Please reproduce all entries word for word, leaving every image behind.

[Object change descriptions]
▼▼▼

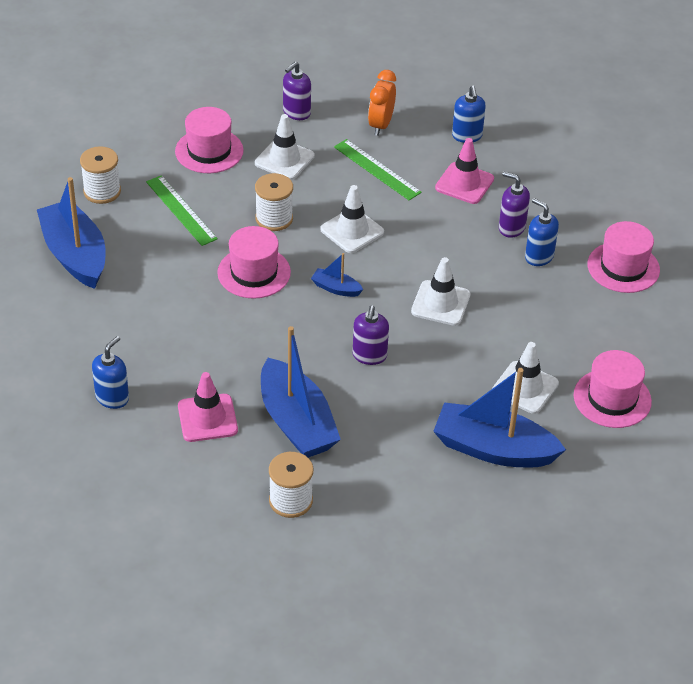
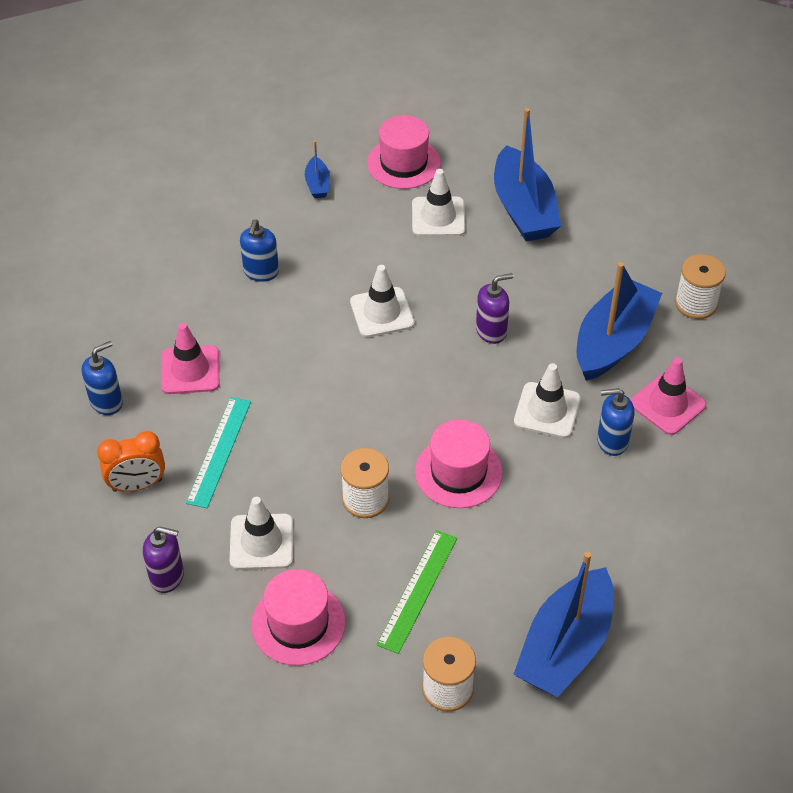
camera: 120 degrees left, 5 degrees up
blue soap dispenser [92,336,129,409] -> blue soap dispenser moved to [597,388,634,456]
blue boat [311,253,363,297] -> blue boat moved to [305,141,330,198]
white traffic cone [320,185,384,253] -> white traffic cone moved to [514,363,581,438]
green ruler [334,139,422,200] -> turquoise ruler [186,397,251,508]
purple soap dispenser [499,172,530,238] -> none
pink hat [587,221,660,293] -> none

▲▲▲

▶ **RESULT**:
camera: 120 degrees left, 5 degrees up
blue soap dispenser [92,336,129,409] -> blue soap dispenser moved to [597,388,634,456]
blue boat [311,253,363,297] -> blue boat moved to [305,141,330,198]
white traffic cone [320,185,384,253] -> white traffic cone moved to [514,363,581,438]
green ruler [334,139,422,200] -> turquoise ruler [186,397,251,508]
purple soap dispenser [499,172,530,238] -> none
pink hat [587,221,660,293] -> none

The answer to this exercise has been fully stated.